What needs to be done: In the material below, find all lines with the string "cake" and copy them.
[Opening Data section]
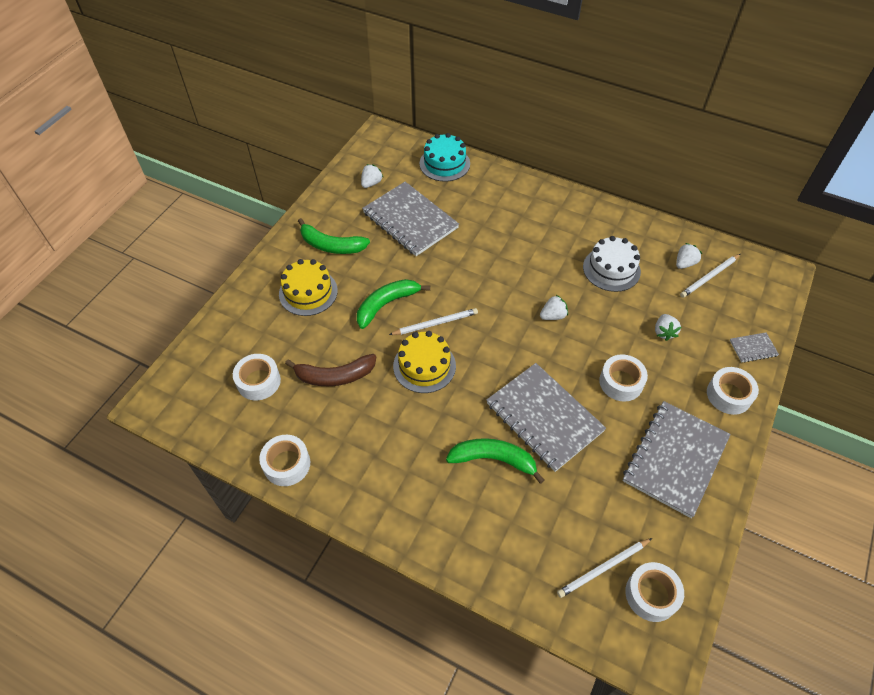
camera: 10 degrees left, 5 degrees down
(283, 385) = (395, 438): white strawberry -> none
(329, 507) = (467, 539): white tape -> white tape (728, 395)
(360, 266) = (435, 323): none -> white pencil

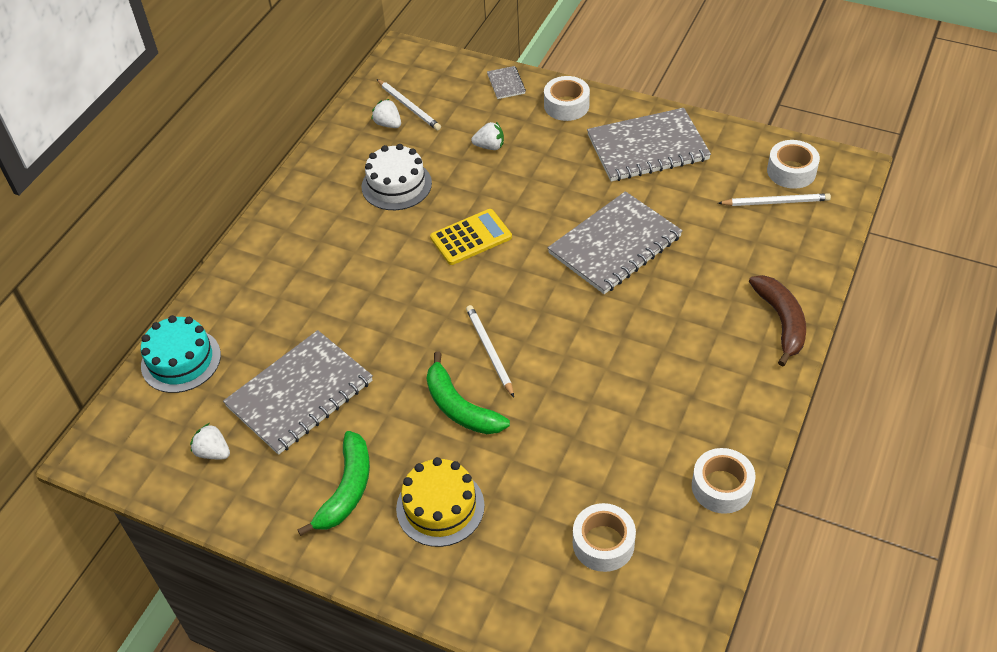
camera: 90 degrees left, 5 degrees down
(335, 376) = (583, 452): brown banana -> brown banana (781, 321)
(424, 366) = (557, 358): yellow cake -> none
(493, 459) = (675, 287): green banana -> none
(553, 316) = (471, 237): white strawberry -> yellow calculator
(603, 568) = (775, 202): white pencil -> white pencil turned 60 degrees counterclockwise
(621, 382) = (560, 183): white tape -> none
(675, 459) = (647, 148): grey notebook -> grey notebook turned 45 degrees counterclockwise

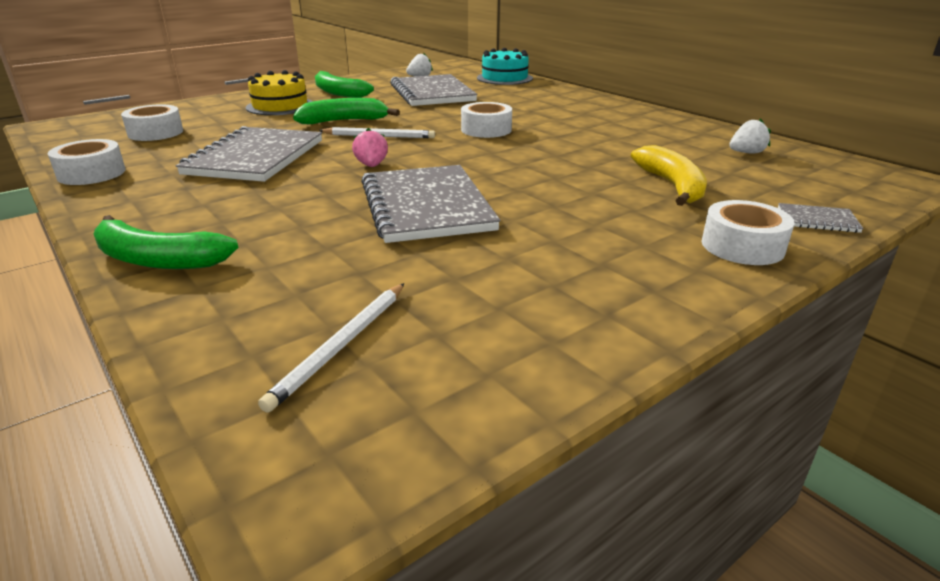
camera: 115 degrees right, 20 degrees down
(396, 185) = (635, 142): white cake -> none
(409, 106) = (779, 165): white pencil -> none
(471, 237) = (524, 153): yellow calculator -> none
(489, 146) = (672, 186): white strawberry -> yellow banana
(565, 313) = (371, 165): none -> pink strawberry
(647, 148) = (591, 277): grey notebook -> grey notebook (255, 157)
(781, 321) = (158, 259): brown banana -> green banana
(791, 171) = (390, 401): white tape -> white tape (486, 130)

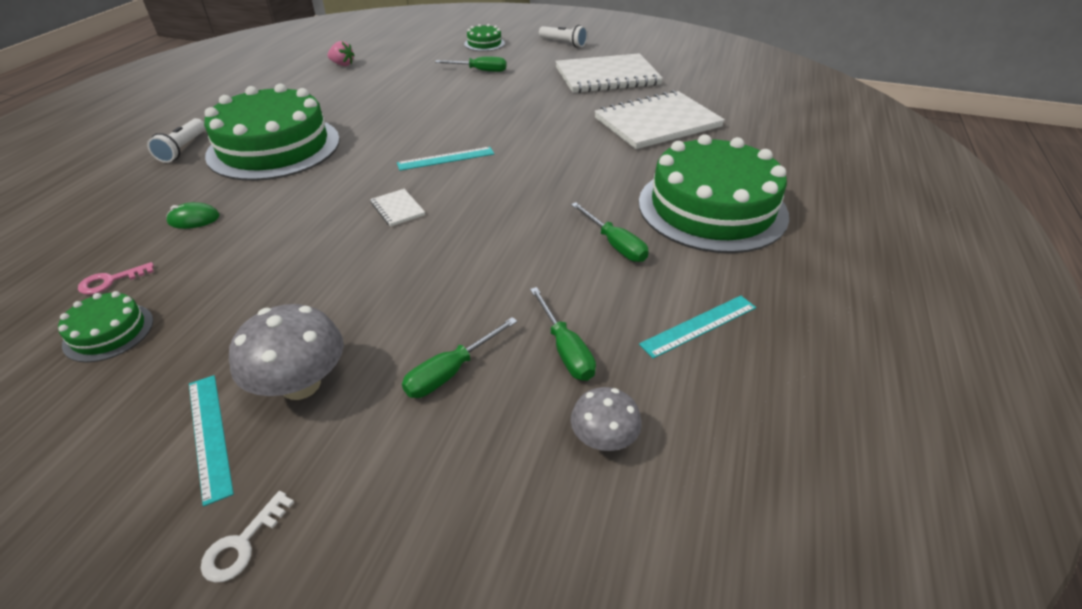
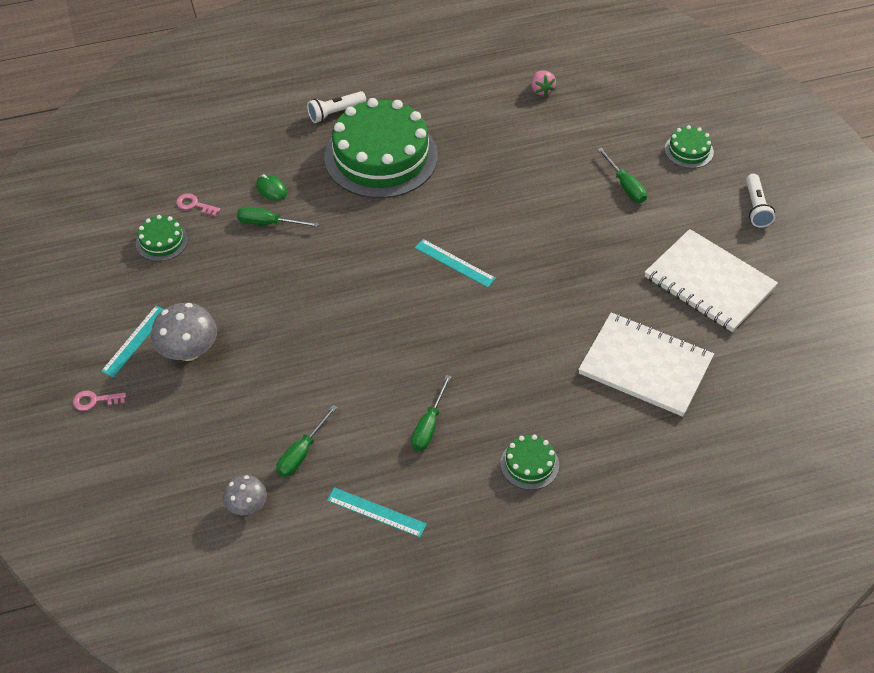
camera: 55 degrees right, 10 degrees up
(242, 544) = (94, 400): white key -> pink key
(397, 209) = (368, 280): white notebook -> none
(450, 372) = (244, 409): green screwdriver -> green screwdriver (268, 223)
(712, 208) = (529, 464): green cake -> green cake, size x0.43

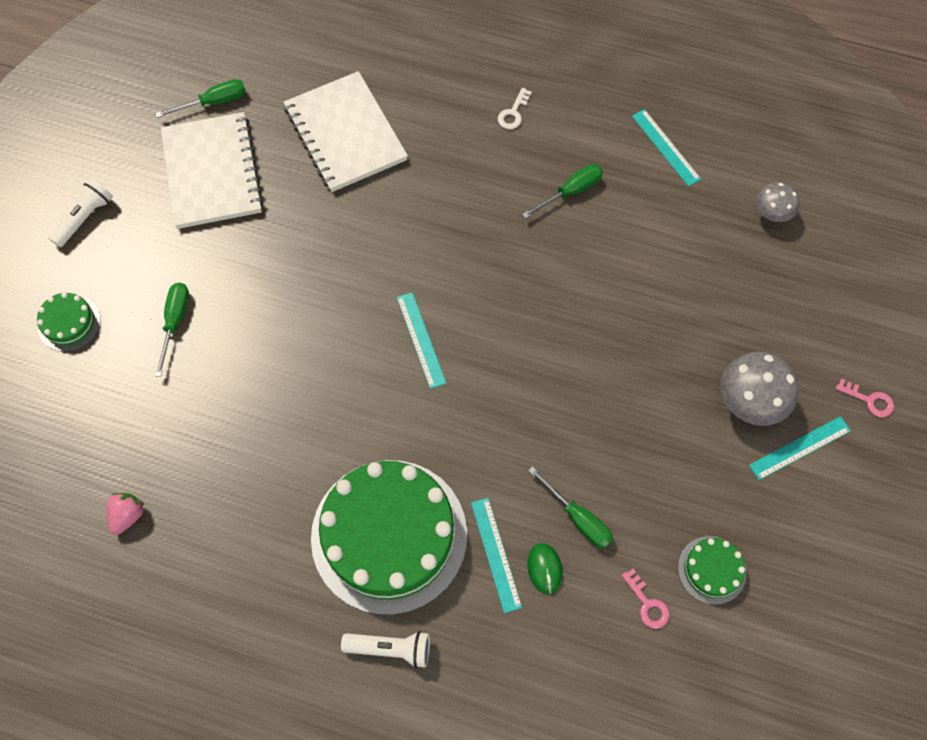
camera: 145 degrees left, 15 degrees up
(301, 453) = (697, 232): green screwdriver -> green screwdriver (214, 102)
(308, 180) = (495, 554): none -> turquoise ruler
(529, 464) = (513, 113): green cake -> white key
[Closing Data section]
Output below:
(424, 366) = (557, 358): yellow cake -> none
(396, 185) = (635, 142): white cake -> none
(712, 208) = (529, 464): green cake -> green cake, size x0.43
(529, 464) = (513, 113): green cake -> white key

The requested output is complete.